--- Work instructions ---
Transcribe each entry. Change nothing.

○ ○ ○

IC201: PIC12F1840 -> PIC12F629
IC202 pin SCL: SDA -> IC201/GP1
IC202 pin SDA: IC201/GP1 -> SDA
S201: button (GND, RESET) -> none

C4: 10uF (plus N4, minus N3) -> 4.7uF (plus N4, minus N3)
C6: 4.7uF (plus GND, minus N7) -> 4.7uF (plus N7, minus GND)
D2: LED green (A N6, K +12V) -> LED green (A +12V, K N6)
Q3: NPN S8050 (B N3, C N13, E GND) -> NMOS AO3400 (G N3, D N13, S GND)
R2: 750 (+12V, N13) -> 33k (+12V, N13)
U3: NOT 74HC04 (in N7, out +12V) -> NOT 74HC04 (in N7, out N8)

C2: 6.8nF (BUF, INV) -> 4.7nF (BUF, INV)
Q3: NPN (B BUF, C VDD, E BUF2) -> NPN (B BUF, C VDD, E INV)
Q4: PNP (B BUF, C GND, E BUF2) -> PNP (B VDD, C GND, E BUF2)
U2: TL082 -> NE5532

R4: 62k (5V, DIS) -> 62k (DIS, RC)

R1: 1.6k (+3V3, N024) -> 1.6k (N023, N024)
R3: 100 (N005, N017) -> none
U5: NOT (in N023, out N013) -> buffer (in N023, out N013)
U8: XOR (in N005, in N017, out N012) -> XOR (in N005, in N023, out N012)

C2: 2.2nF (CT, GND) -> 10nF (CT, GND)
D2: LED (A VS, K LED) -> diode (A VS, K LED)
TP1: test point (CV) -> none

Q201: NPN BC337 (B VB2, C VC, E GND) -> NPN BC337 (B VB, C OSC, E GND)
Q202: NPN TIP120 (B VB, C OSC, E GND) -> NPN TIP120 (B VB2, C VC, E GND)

○ ○ ○

--- Answer to the exercise ---
IC201: PIC12F1840 -> PIC12F629
IC202 pin SCL: SDA -> IC201/GP1
IC202 pin SDA: IC201/GP1 -> SDA
S201: button (GND, RESET) -> none

C4: 10uF (plus N4, minus N3) -> 4.7uF (plus N4, minus N3)
C6: 4.7uF (plus GND, minus N7) -> 4.7uF (plus N7, minus GND)
D2: LED green (A N6, K +12V) -> LED green (A +12V, K N6)
Q3: NPN S8050 (B N3, C N13, E GND) -> NMOS AO3400 (G N3, D N13, S GND)
R2: 750 (+12V, N13) -> 33k (+12V, N13)
U3: NOT 74HC04 (in N7, out +12V) -> NOT 74HC04 (in N7, out N8)

C2: 6.8nF (BUF, INV) -> 4.7nF (BUF, INV)
Q3: NPN (B BUF, C VDD, E BUF2) -> NPN (B BUF, C VDD, E INV)
Q4: PNP (B BUF, C GND, E BUF2) -> PNP (B VDD, C GND, E BUF2)
U2: TL082 -> NE5532

R4: 62k (5V, DIS) -> 62k (DIS, RC)

R1: 1.6k (+3V3, N024) -> 1.6k (N023, N024)
R3: 100 (N005, N017) -> none
U5: NOT (in N023, out N013) -> buffer (in N023, out N013)
U8: XOR (in N005, in N017, out N012) -> XOR (in N005, in N023, out N012)

C2: 2.2nF (CT, GND) -> 10nF (CT, GND)
D2: LED (A VS, K LED) -> diode (A VS, K LED)
TP1: test point (CV) -> none

Q201: NPN BC337 (B VB2, C VC, E GND) -> NPN BC337 (B VB, C OSC, E GND)
Q202: NPN TIP120 (B VB, C OSC, E GND) -> NPN TIP120 (B VB2, C VC, E GND)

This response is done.